▼▼▼

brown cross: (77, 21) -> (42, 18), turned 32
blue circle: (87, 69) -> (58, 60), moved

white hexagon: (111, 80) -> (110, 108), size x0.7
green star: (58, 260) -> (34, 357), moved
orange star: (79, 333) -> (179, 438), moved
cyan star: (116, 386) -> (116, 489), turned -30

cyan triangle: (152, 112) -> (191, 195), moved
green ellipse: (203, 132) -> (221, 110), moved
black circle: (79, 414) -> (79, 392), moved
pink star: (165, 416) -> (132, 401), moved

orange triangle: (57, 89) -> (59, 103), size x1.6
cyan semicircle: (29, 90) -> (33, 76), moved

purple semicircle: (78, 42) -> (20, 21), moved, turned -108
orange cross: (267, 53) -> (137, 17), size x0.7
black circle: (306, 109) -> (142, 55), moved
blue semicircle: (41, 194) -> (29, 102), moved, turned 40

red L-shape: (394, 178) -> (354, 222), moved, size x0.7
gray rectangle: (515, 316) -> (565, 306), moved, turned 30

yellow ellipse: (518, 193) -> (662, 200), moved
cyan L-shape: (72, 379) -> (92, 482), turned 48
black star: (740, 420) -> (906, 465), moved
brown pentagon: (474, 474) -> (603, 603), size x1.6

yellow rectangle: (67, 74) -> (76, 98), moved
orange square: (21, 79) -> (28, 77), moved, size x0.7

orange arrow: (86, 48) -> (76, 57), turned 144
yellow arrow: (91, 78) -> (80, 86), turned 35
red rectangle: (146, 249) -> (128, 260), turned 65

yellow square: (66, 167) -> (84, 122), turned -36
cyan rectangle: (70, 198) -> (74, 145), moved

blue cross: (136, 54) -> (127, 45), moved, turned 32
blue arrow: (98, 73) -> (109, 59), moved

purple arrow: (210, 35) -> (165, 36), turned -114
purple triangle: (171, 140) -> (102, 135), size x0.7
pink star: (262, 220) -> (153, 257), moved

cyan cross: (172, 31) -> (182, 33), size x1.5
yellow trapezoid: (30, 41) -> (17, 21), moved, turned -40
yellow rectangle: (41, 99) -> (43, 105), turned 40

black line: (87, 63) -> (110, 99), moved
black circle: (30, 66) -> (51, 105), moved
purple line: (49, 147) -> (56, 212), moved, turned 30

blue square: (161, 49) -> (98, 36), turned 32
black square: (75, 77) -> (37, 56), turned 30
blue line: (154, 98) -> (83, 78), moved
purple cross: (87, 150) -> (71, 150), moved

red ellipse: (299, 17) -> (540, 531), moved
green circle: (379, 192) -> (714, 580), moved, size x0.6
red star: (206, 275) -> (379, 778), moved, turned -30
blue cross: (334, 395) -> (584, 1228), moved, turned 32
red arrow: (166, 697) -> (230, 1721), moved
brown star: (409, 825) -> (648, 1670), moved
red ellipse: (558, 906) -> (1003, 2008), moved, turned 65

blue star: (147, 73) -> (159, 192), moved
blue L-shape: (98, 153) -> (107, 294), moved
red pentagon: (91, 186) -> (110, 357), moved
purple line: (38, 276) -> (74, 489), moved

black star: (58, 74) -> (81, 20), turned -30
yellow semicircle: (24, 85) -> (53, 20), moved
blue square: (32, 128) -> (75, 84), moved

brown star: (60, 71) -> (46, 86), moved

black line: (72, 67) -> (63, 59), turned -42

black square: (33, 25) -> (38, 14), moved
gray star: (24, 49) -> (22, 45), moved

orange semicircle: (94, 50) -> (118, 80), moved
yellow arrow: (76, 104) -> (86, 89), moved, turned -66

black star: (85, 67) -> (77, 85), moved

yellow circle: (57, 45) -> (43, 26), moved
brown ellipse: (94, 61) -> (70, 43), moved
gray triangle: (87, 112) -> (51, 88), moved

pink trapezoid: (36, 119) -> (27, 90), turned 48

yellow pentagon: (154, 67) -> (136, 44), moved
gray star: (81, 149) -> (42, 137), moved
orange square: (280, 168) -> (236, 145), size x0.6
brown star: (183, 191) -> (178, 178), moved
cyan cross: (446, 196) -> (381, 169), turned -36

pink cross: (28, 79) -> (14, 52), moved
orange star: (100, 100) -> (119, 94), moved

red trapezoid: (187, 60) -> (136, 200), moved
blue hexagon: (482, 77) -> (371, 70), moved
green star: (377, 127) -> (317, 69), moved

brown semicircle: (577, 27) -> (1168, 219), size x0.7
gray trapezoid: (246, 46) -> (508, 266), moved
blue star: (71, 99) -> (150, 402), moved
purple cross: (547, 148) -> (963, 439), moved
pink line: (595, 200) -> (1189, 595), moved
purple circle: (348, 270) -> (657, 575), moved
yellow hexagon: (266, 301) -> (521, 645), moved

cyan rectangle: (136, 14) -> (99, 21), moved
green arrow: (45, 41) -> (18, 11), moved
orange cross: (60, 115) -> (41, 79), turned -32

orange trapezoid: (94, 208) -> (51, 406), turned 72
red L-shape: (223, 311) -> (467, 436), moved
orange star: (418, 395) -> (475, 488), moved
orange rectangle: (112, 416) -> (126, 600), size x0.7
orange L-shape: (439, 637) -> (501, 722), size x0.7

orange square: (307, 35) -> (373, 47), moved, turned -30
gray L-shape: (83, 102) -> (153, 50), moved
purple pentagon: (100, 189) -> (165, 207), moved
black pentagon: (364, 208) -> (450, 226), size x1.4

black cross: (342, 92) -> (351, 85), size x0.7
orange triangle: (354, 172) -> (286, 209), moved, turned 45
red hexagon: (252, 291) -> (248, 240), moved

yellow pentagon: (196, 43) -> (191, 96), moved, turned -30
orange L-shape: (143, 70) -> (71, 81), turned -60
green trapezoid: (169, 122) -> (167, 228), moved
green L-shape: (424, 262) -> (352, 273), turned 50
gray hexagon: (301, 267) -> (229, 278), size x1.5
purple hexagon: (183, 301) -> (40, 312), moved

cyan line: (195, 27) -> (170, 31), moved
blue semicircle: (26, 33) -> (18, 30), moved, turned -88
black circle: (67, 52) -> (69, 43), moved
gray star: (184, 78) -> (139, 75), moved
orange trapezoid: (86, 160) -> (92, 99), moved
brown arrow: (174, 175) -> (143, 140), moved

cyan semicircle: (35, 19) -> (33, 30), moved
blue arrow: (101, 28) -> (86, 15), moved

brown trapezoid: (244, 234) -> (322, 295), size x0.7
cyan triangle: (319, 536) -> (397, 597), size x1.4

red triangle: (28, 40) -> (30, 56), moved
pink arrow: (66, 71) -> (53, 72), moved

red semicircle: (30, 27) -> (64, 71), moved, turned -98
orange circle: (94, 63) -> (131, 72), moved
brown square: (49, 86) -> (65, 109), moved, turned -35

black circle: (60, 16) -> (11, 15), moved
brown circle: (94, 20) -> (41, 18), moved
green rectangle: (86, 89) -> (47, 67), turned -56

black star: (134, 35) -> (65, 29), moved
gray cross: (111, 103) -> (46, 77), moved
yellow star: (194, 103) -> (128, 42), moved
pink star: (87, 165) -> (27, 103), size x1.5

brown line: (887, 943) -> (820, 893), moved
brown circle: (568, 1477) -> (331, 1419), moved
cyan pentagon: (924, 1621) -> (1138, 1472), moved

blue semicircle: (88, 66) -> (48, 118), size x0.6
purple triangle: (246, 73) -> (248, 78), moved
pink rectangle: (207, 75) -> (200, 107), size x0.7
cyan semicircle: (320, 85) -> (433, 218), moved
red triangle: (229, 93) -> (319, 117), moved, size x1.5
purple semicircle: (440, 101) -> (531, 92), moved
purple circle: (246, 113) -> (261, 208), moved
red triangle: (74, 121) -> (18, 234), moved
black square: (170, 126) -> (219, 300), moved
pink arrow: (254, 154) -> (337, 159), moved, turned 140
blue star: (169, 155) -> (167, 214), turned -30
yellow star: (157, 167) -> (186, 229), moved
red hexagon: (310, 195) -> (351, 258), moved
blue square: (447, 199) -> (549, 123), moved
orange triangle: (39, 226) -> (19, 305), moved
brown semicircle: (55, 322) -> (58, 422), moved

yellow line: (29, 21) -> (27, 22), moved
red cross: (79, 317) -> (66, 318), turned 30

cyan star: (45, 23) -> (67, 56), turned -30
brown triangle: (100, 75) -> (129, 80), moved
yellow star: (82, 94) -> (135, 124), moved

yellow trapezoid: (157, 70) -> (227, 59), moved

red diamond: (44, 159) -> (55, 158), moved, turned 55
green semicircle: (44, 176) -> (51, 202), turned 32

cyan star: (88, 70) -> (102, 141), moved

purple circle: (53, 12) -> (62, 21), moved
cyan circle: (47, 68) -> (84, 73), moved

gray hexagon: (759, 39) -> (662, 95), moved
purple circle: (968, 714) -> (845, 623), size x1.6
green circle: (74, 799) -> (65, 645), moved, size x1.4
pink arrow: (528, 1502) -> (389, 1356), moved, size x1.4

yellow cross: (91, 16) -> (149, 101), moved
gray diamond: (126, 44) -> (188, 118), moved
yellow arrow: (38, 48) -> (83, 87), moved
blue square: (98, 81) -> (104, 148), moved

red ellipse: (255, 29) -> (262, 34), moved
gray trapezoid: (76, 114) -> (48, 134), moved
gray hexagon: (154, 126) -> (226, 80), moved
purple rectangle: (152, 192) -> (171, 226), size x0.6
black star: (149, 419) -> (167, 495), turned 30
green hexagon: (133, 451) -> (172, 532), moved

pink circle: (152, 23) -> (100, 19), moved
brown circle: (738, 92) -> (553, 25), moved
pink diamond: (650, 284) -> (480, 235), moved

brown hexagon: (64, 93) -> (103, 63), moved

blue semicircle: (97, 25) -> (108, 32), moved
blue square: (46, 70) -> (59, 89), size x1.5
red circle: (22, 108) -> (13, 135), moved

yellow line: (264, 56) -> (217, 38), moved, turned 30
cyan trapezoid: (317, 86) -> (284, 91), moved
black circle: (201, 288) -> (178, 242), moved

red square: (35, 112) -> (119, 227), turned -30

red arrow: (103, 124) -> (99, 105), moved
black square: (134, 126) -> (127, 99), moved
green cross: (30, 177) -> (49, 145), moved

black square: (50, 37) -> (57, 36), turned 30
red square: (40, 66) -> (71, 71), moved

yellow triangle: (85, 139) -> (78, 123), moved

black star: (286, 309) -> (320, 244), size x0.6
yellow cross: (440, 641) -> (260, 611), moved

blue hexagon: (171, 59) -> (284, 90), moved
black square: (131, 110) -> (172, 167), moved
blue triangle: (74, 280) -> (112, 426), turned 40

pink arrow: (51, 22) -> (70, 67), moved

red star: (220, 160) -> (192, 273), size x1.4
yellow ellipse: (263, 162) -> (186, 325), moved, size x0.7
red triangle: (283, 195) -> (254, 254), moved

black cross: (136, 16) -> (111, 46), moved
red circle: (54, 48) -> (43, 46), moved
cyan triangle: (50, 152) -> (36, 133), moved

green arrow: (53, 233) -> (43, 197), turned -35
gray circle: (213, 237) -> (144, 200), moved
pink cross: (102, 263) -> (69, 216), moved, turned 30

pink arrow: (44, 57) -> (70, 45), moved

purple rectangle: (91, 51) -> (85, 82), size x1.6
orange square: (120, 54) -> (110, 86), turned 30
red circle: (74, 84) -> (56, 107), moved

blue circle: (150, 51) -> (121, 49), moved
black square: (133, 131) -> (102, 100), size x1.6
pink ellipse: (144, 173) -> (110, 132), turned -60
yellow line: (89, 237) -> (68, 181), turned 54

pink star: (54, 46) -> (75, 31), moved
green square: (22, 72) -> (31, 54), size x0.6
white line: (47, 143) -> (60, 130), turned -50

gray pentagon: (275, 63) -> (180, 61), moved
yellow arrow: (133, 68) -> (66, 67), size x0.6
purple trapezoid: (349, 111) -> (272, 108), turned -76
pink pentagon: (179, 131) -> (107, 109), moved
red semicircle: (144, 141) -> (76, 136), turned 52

▲▲▲

YOUR TASK: Given the records above, restate word for word only the lines starting at the one with "orange L-shape: (439, 637)" and ending at the one with "black cross: (342, 92)".

THE ANSWER:
orange L-shape: (439, 637) -> (501, 722), size x0.7

orange square: (307, 35) -> (373, 47), moved, turned -30
gray L-shape: (83, 102) -> (153, 50), moved
purple pentagon: (100, 189) -> (165, 207), moved
black pentagon: (364, 208) -> (450, 226), size x1.4

black cross: (342, 92) -> (351, 85), size x0.7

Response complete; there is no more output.